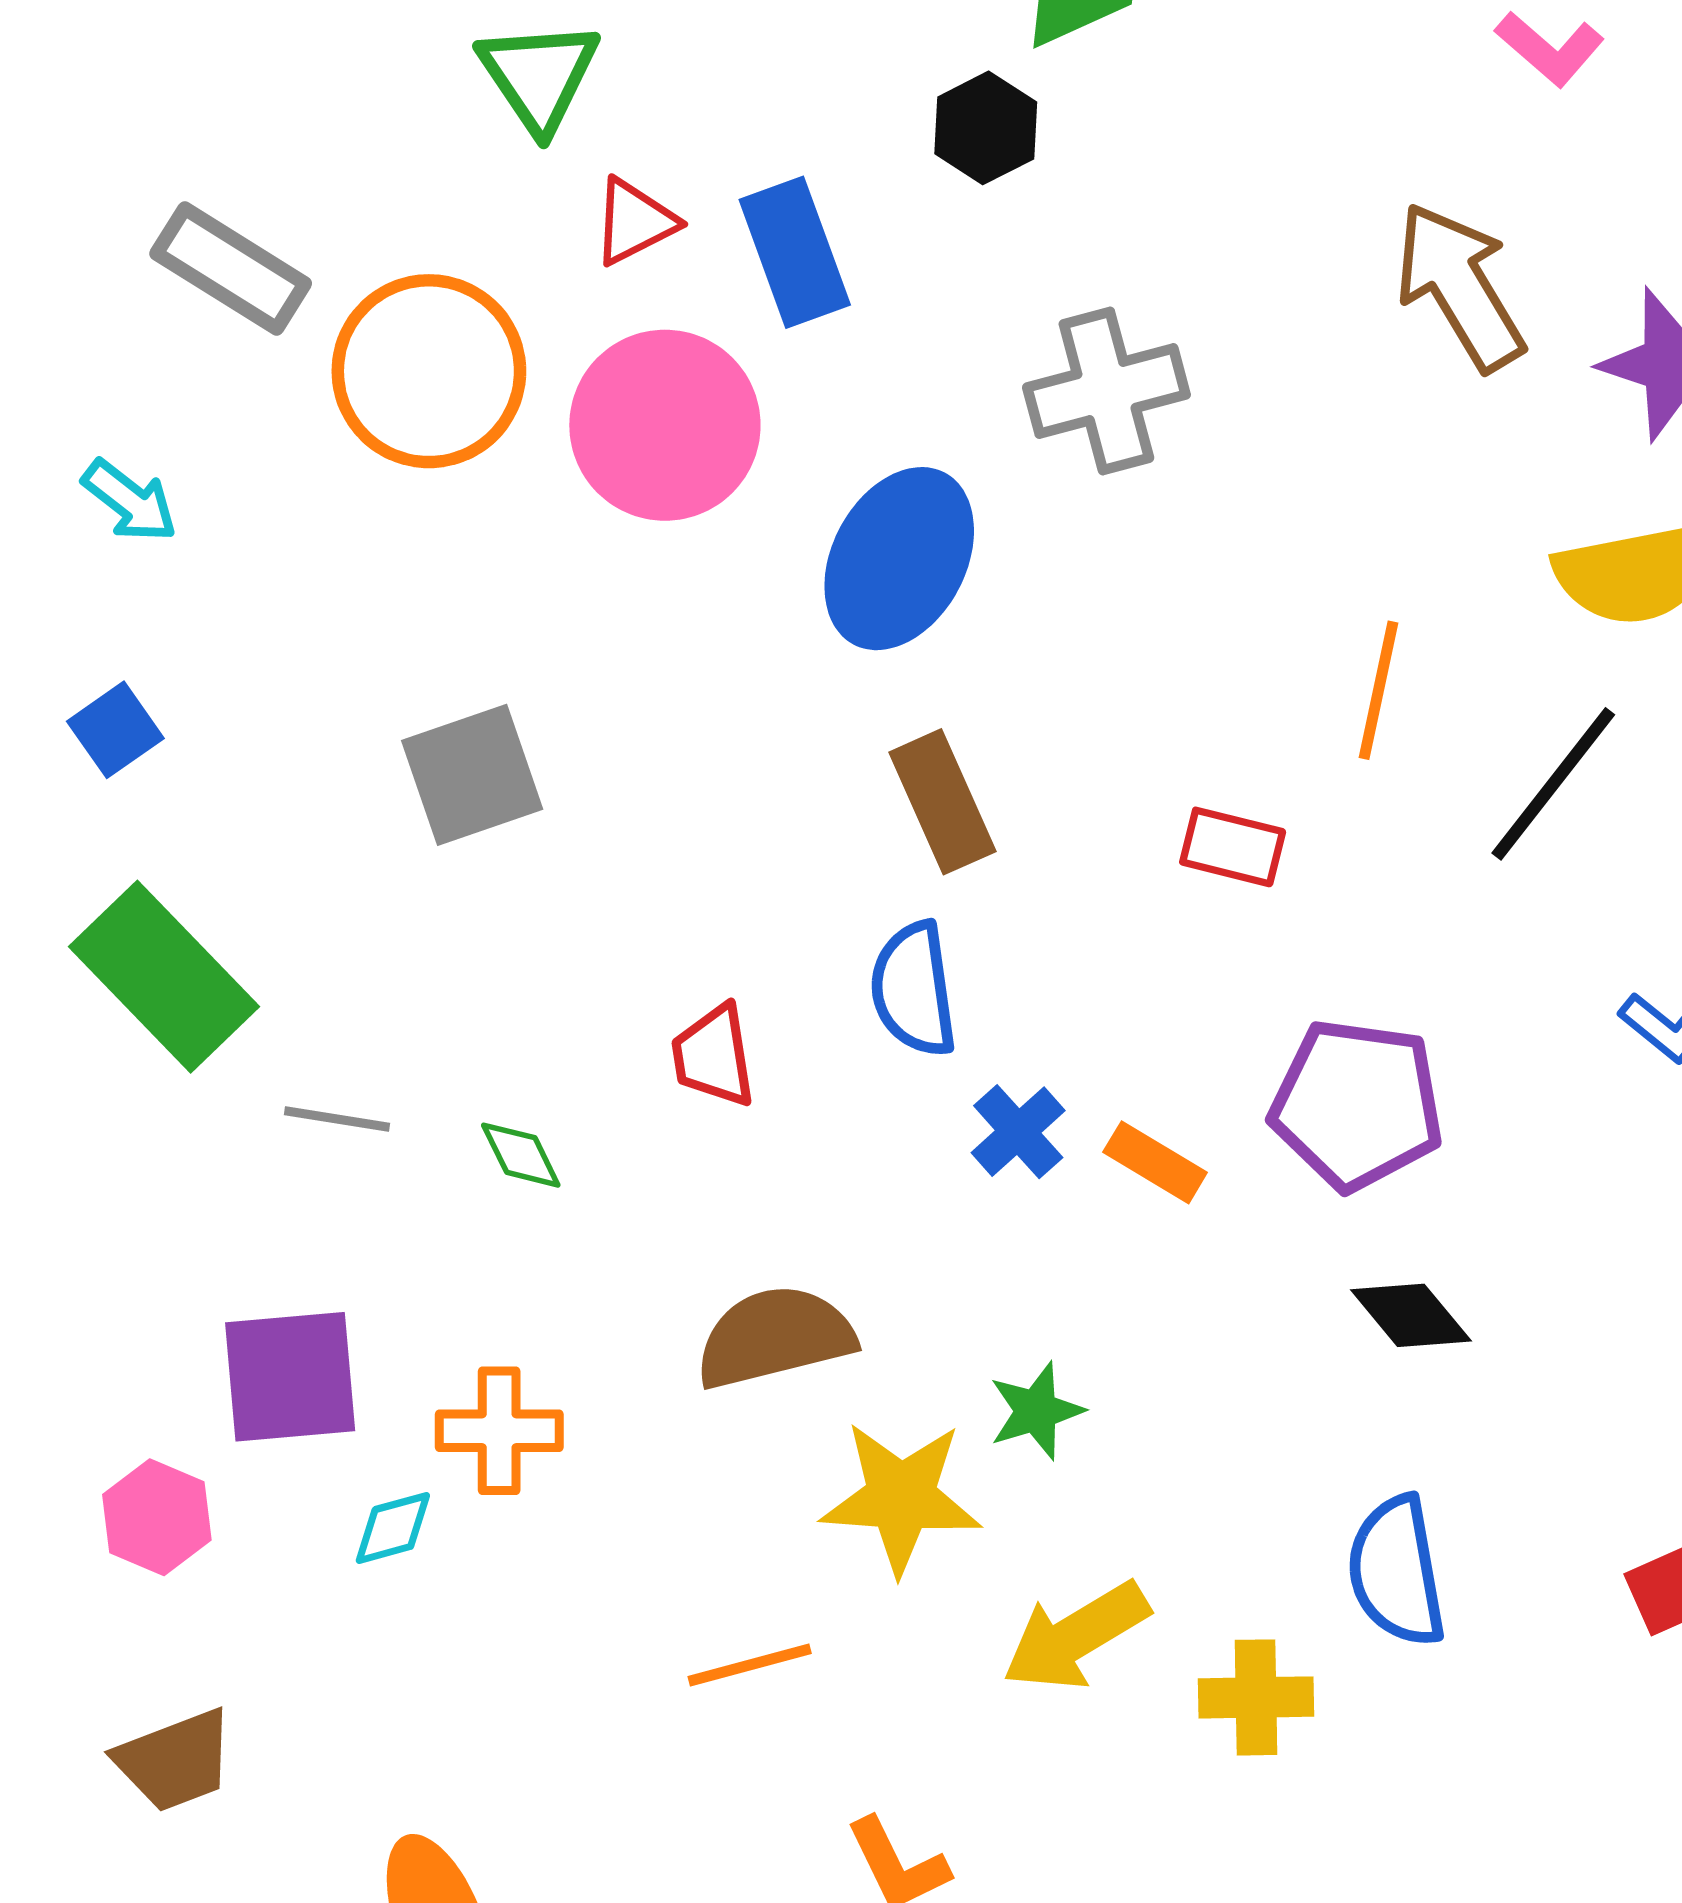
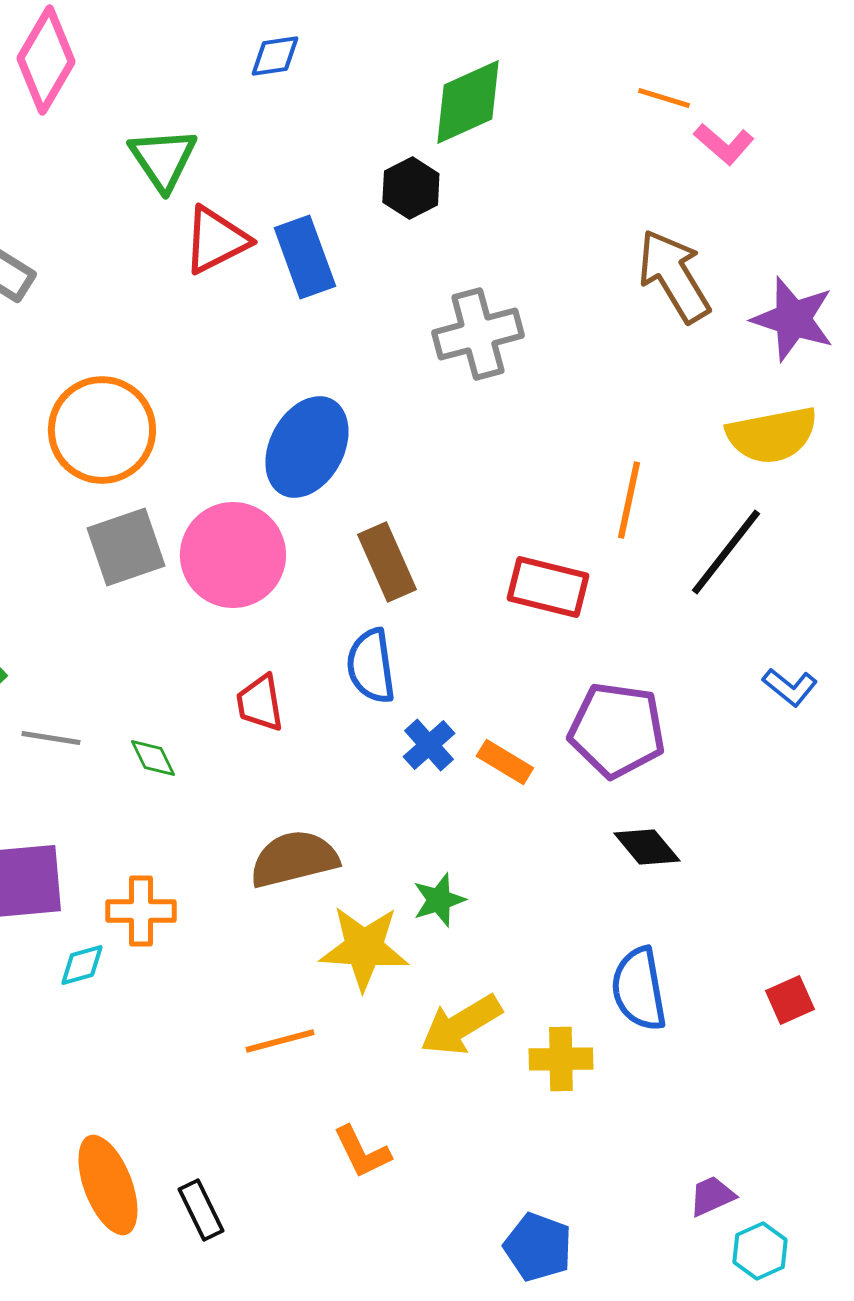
red triangle: (634, 222) -> (216, 240), size x1.4
orange circle: (429, 371) -> (102, 430), moved
pink circle: (665, 425) -> (233, 555), moved
blue ellipse: (899, 559) -> (307, 447), moved
red rectangle: (1233, 847) -> (548, 587), size x1.4

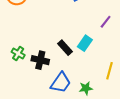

┄┄┄┄┄┄

### [Task item]
Lines containing "moved": tally them across the records above and give the total alone.

### [Exercise answer]
3